Input data:
----------

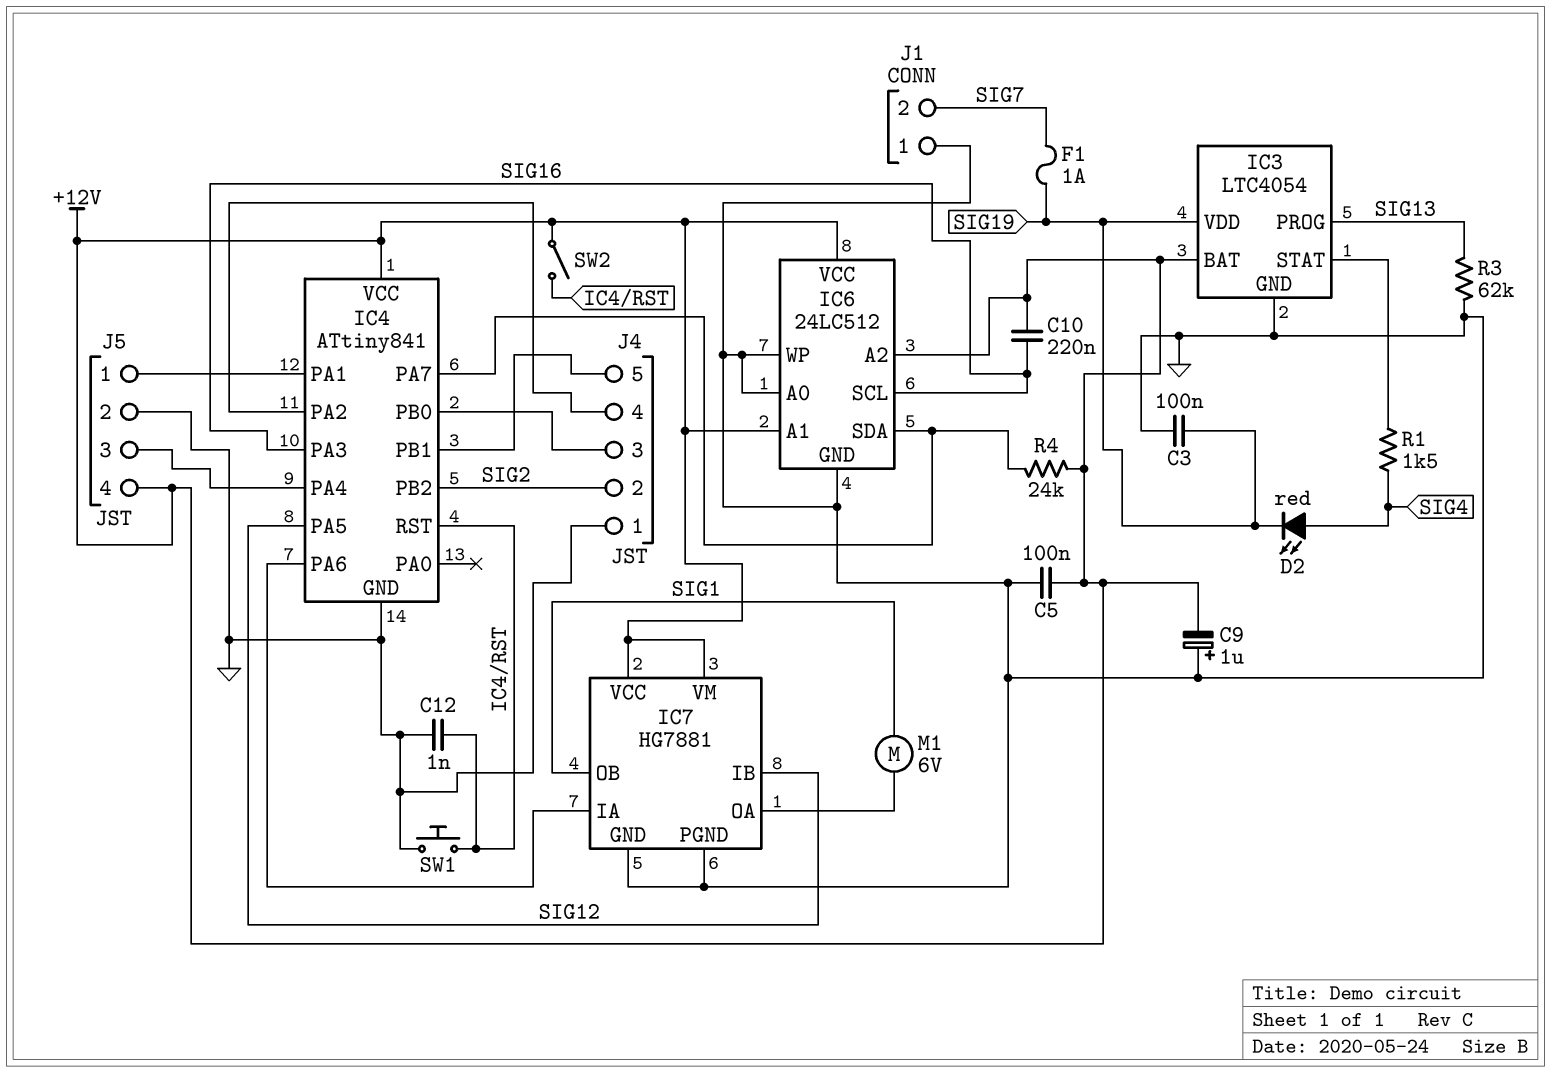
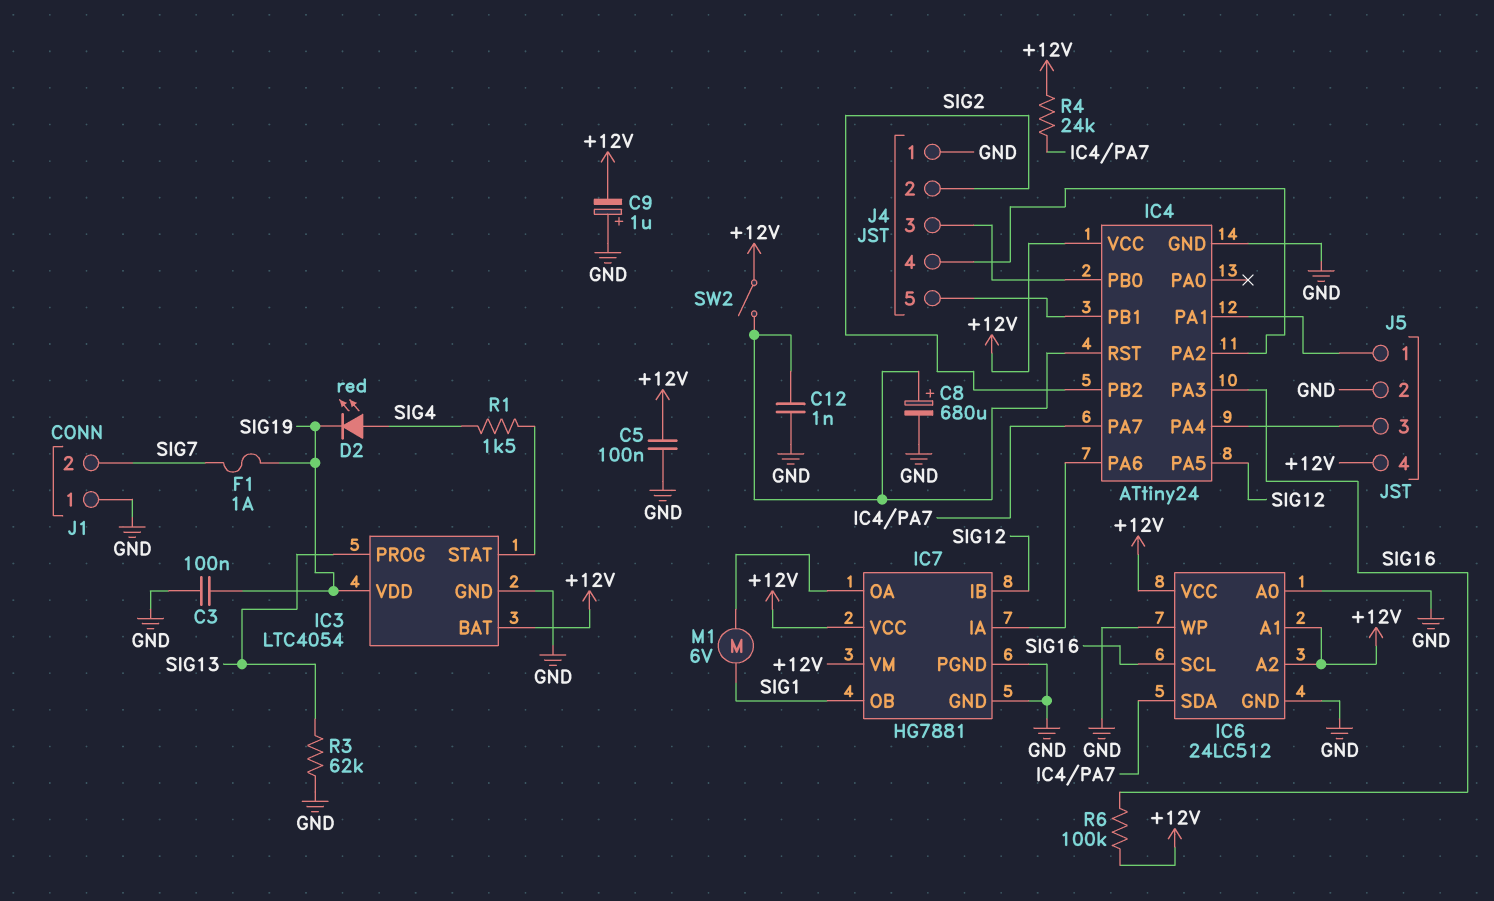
C8: none -> 680uF (plus IC4/RST, minus GND)
C10: 220nF (+12V, SIG16) -> none
IC4: ATtiny841 -> ATtiny24
R6: none -> 100k (+12V, SIG16)
SW1: button (GND, IC4/RST) -> none

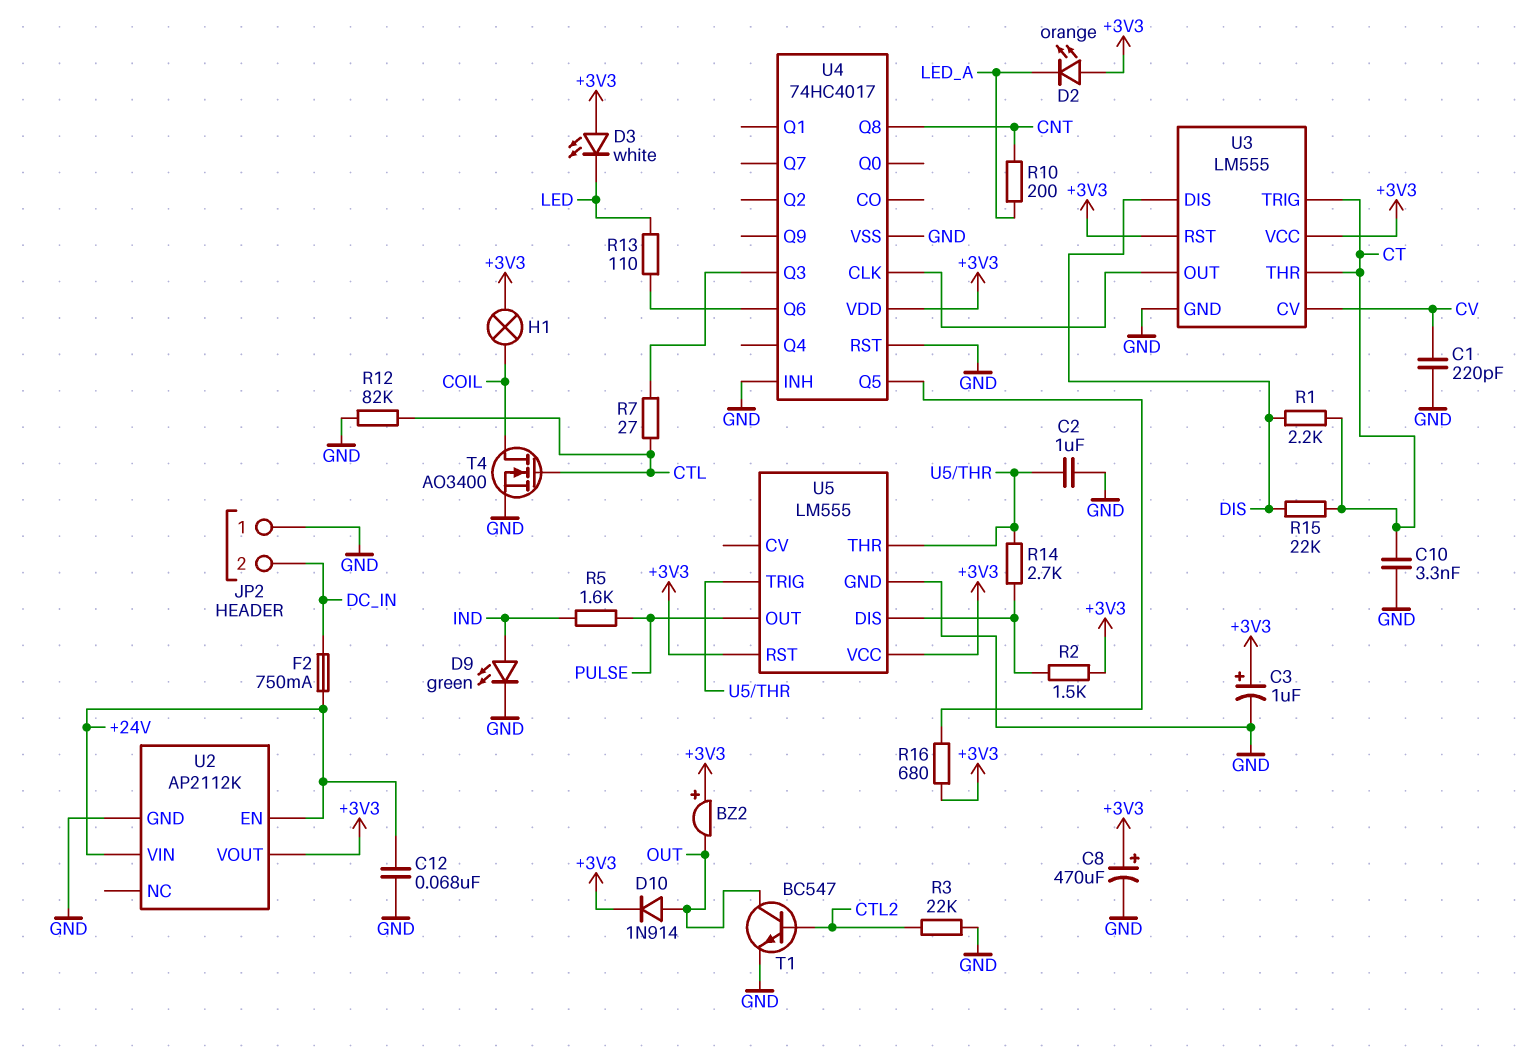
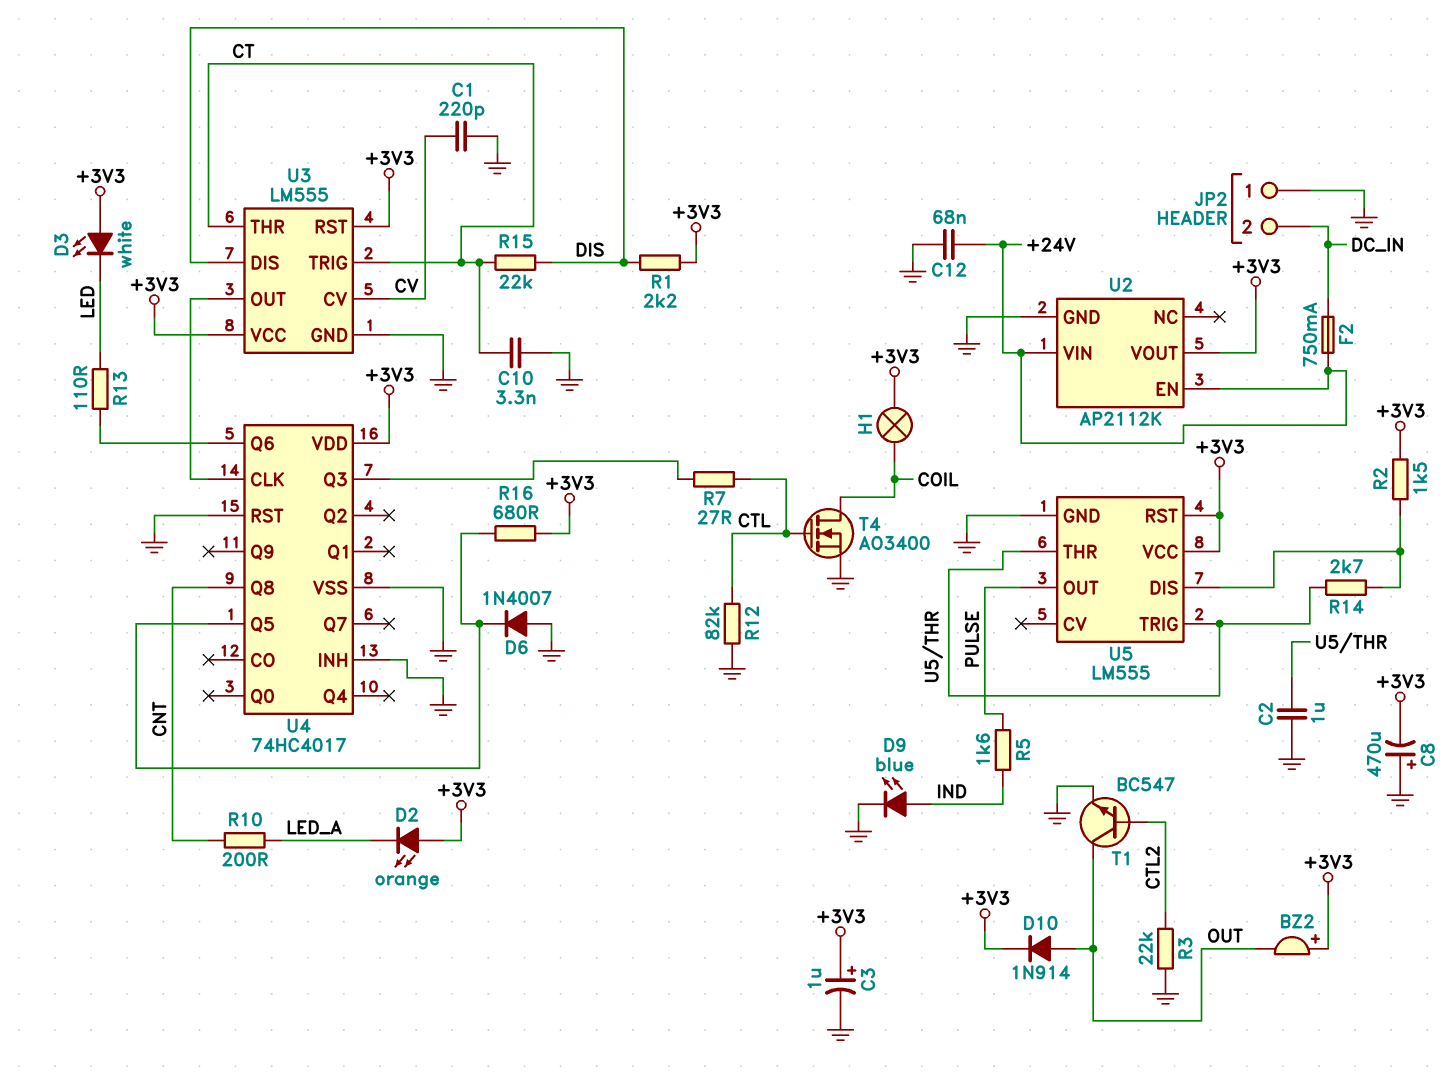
C8: 470uF (plus +3V3, minus GND) -> 470uF (plus GND, minus +3V3)
D6: none -> diode 1N4007 (A GND, K U4/Q5)
D9: LED green (A IND, K GND) -> LED blue (A IND, K GND)
R1: 2.2k (CT, DIS) -> 2.2k (+3V3, DIS)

----------

If a line in the entries contains "minus", copy it.

C8: none -> 680uF (plus IC4/RST, minus GND)
C8: 470uF (plus +3V3, minus GND) -> 470uF (plus GND, minus +3V3)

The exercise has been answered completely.